- Dataset extract:

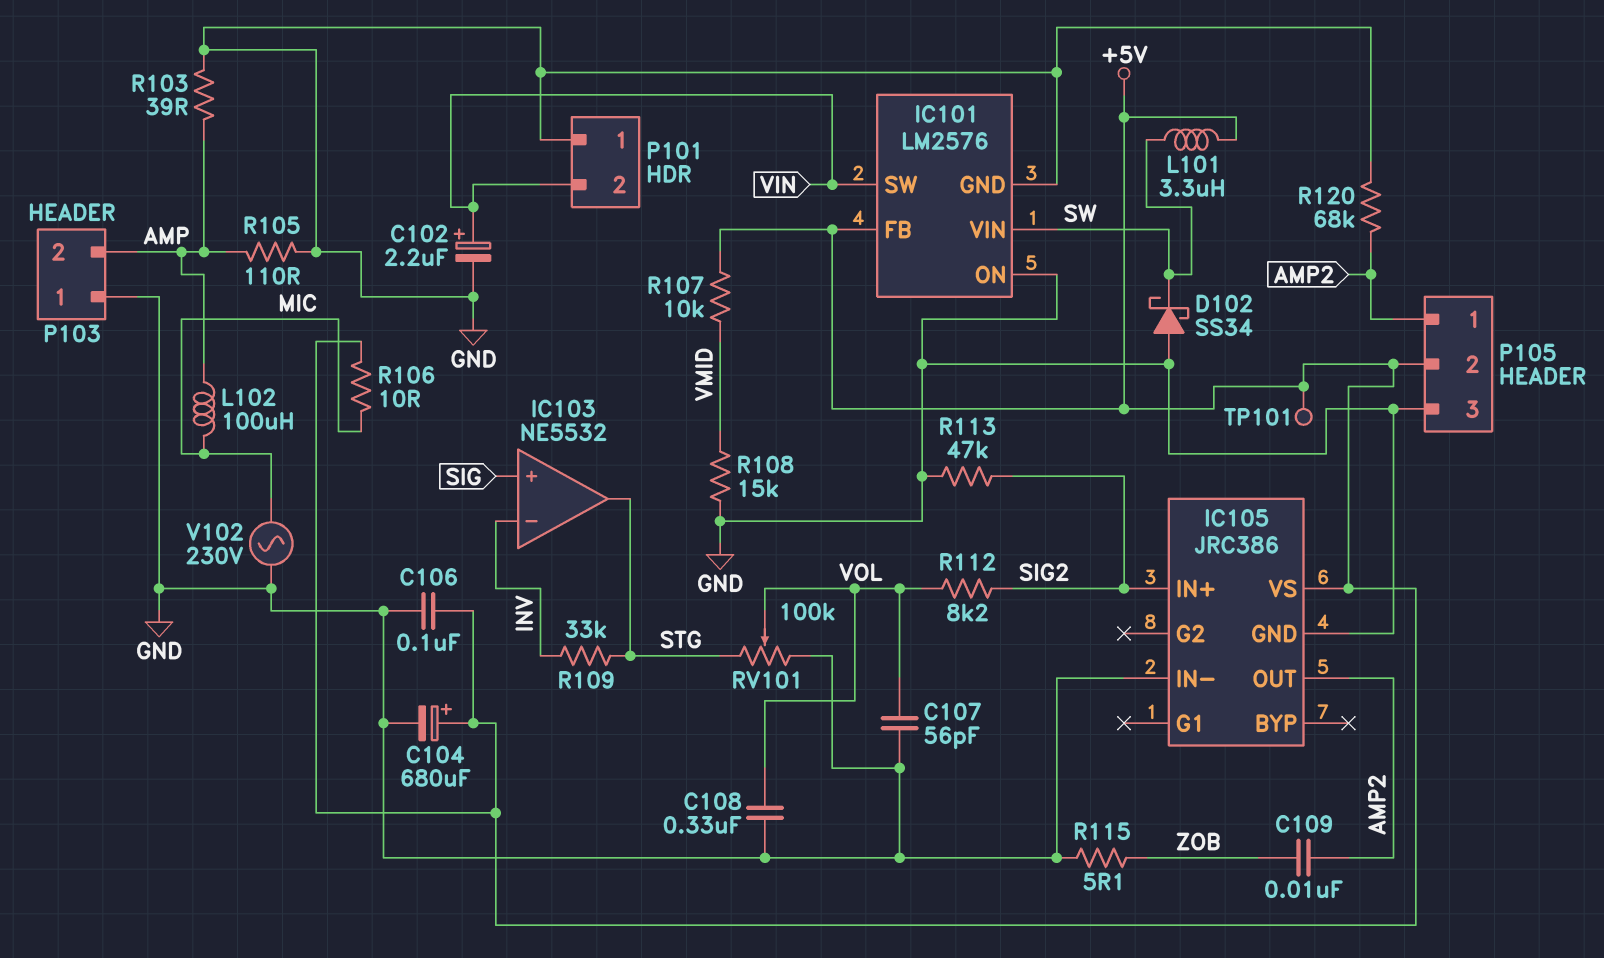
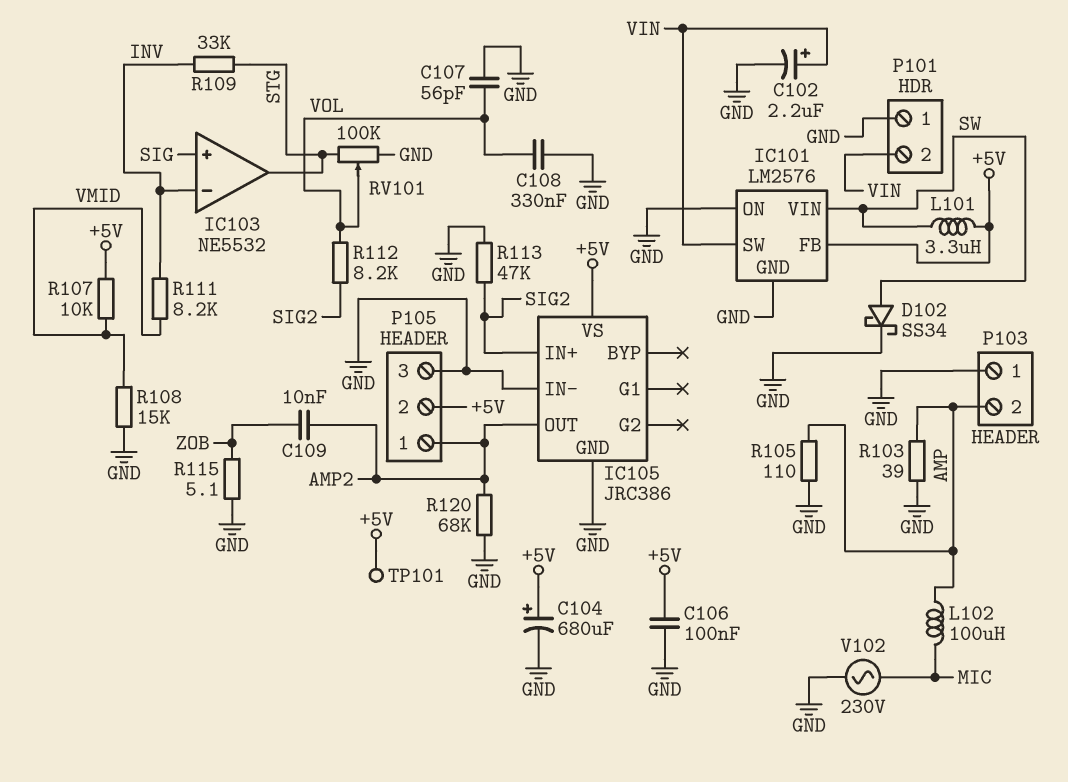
D102: schottky SS34 (A GND, K SW) -> schottky SS34 (A SW, K GND)
R106: 10 (+5V, MIC) -> none
R111: none -> 8.2k (INV, VMID)

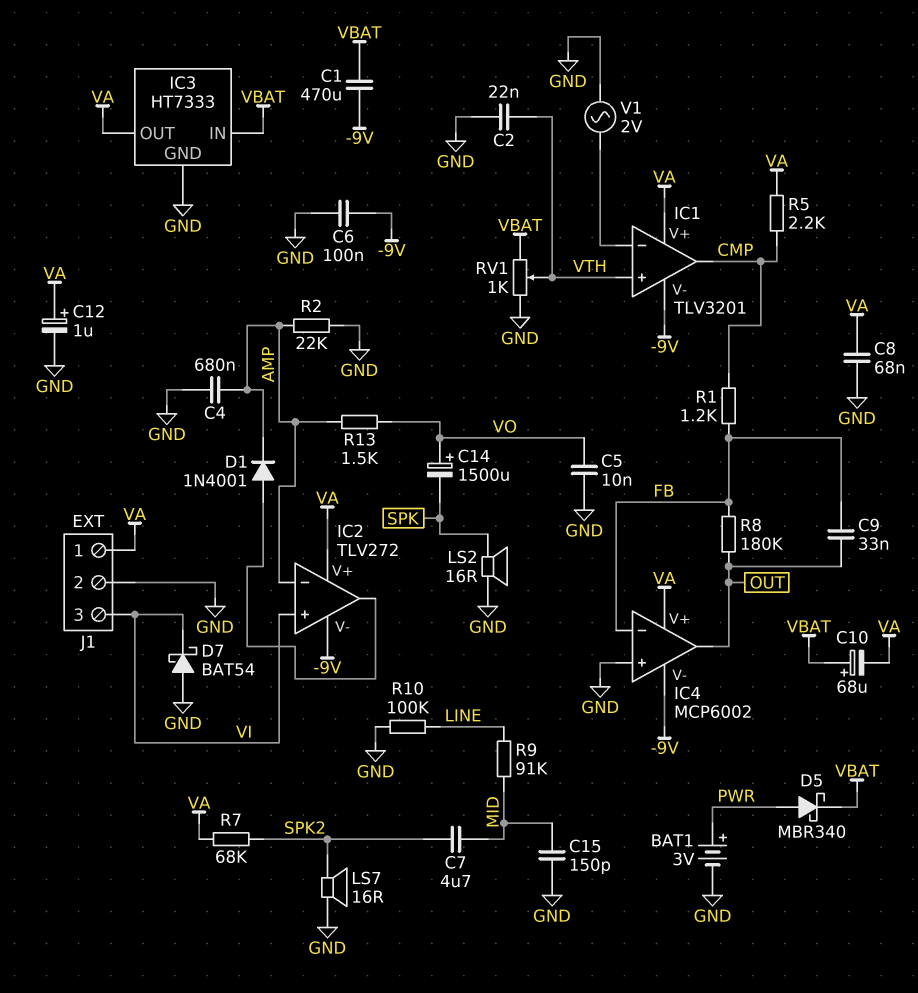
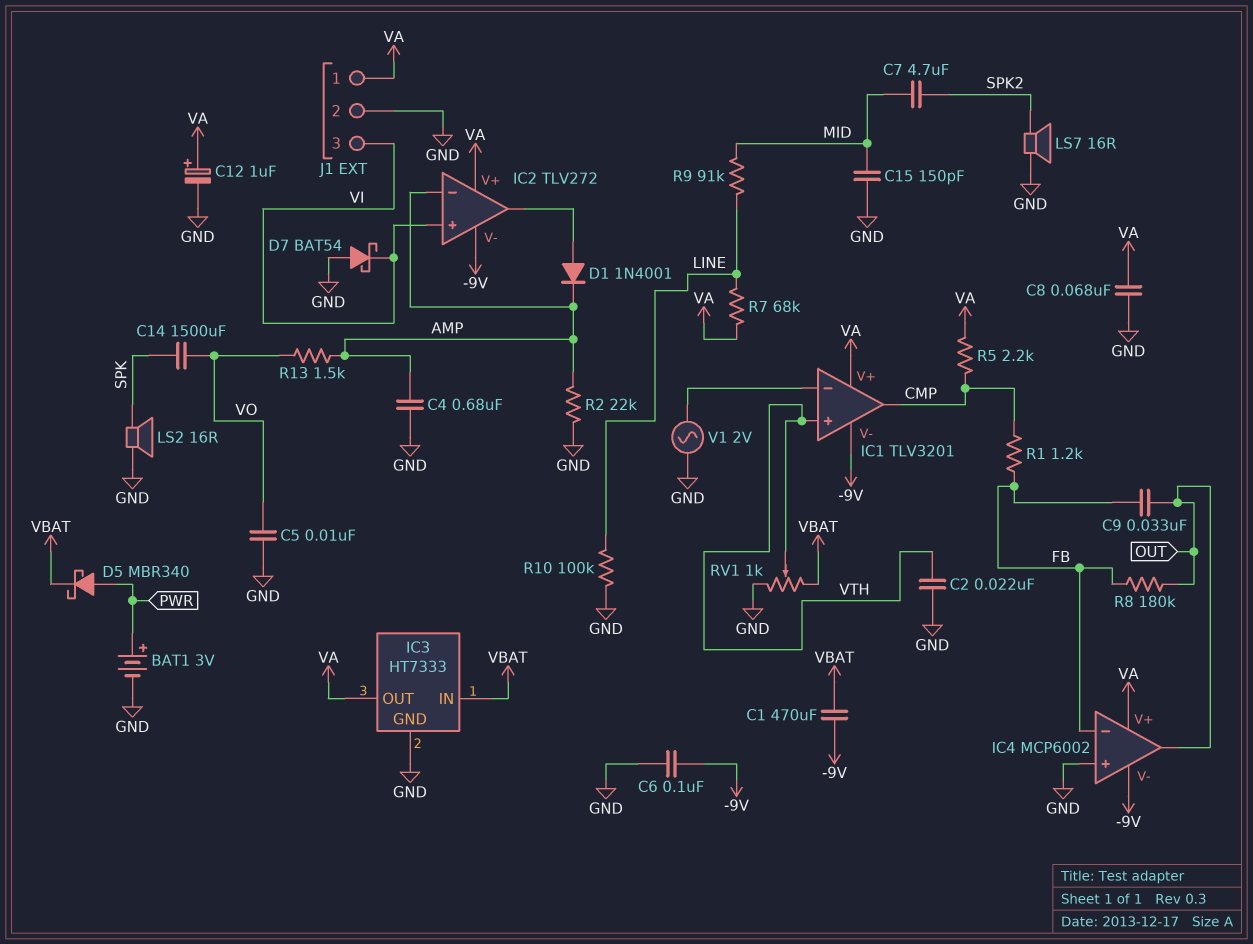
C10: 68uF (plus VBAT, minus VA) -> none
C14: 1500uF (plus VO, minus SPK) -> 1500uF (SPK, VO)
R7: 68k (SPK2, VA) -> 68k (LINE, VA)

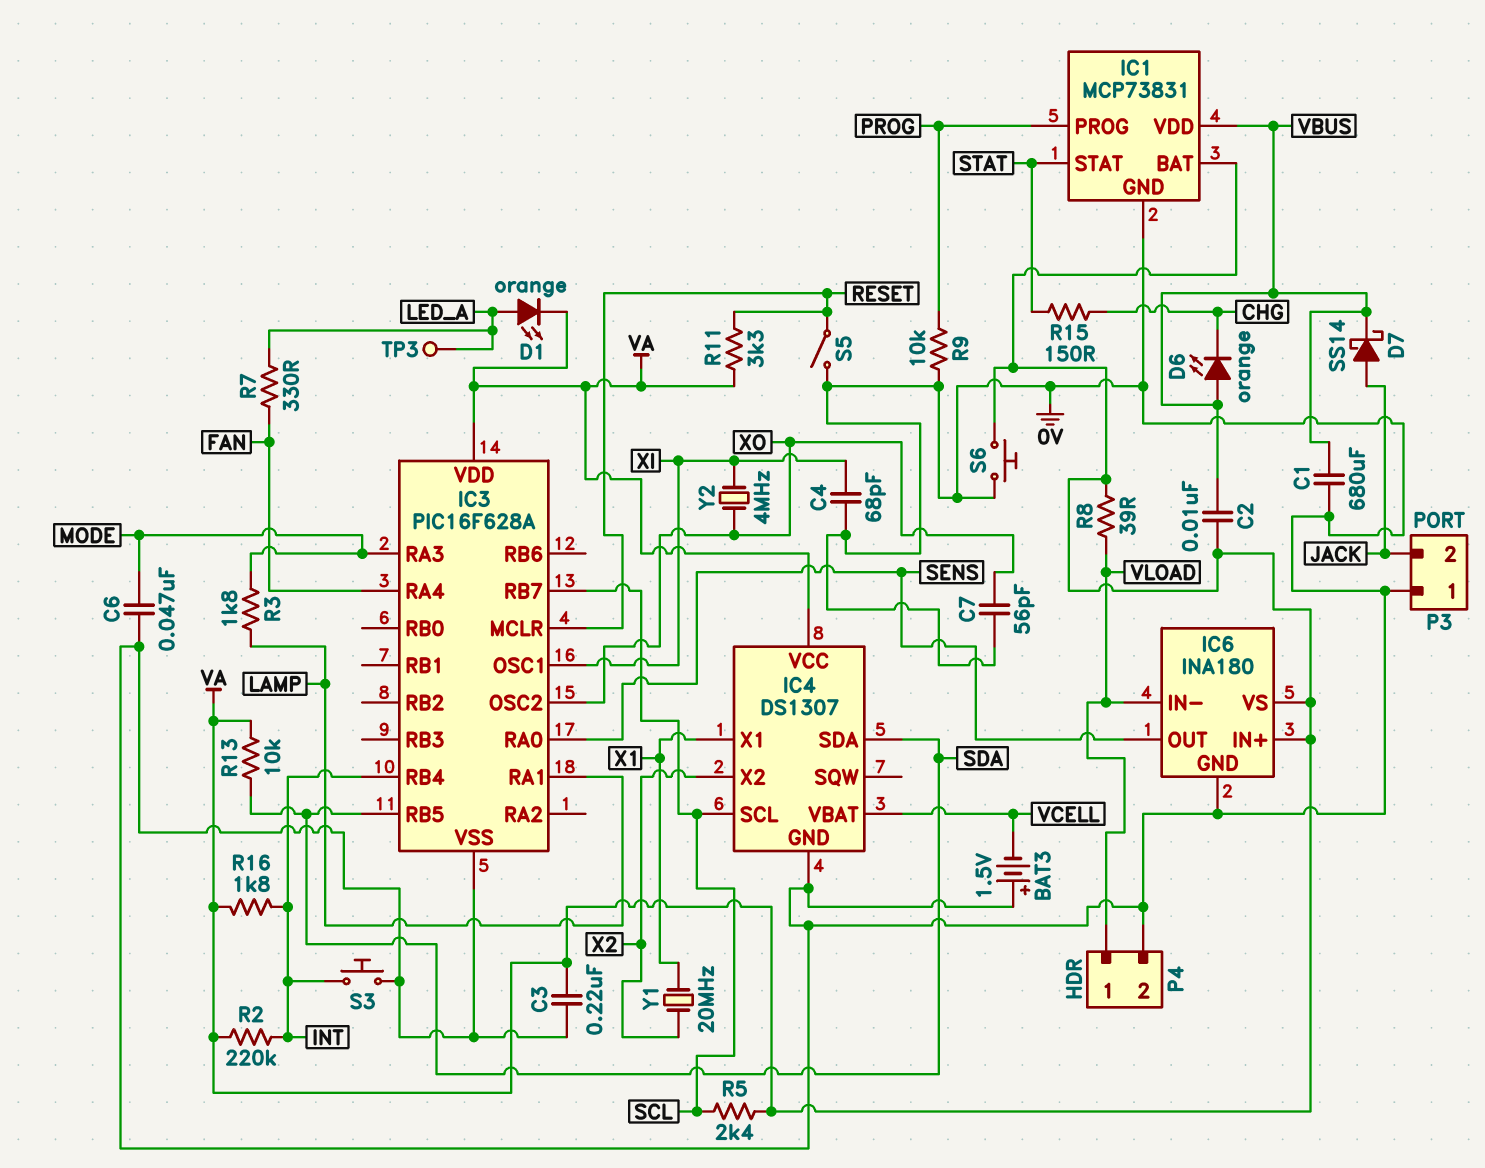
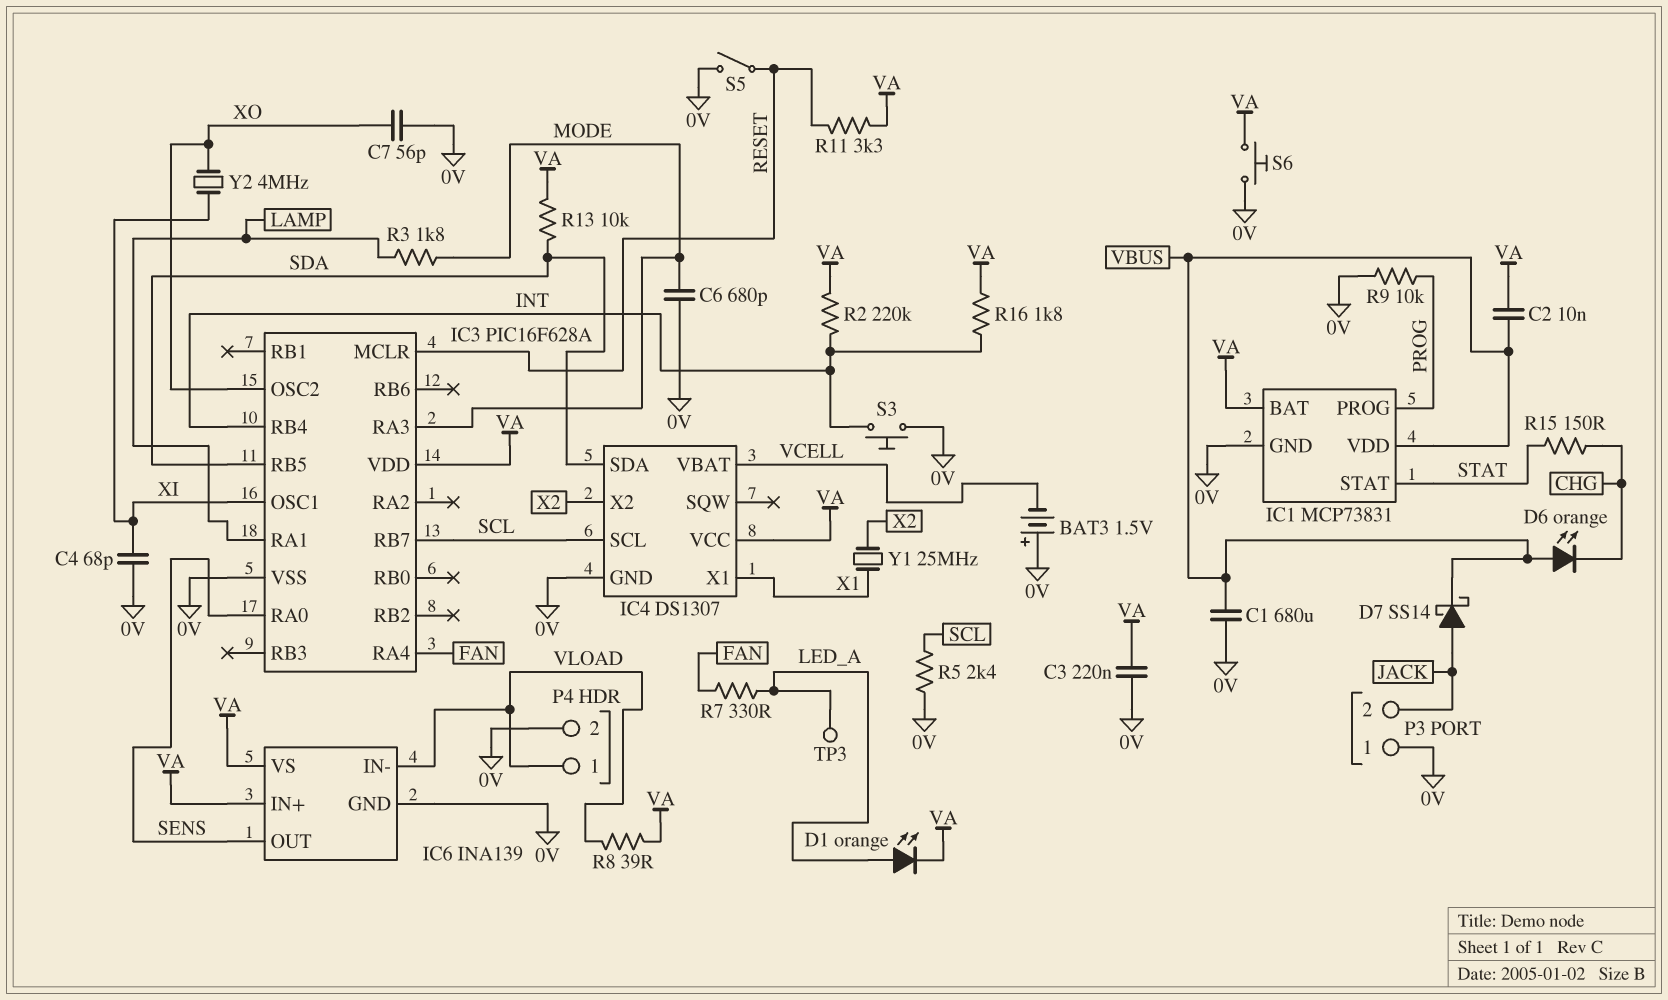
C6: 47nF (0V, MODE) -> 680pF (0V, MODE)
IC6: INA180 -> INA139
R5: 2.4k (SCL, VA) -> 2.4k (0V, SCL)
Y1: 20MHz (X1, X2) -> 25MHz (X1, X2)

- What to produce: Take every line above that includes "plus" and list it.

- Task output:
C10: 68uF (plus VBAT, minus VA) -> none
C14: 1500uF (plus VO, minus SPK) -> 1500uF (SPK, VO)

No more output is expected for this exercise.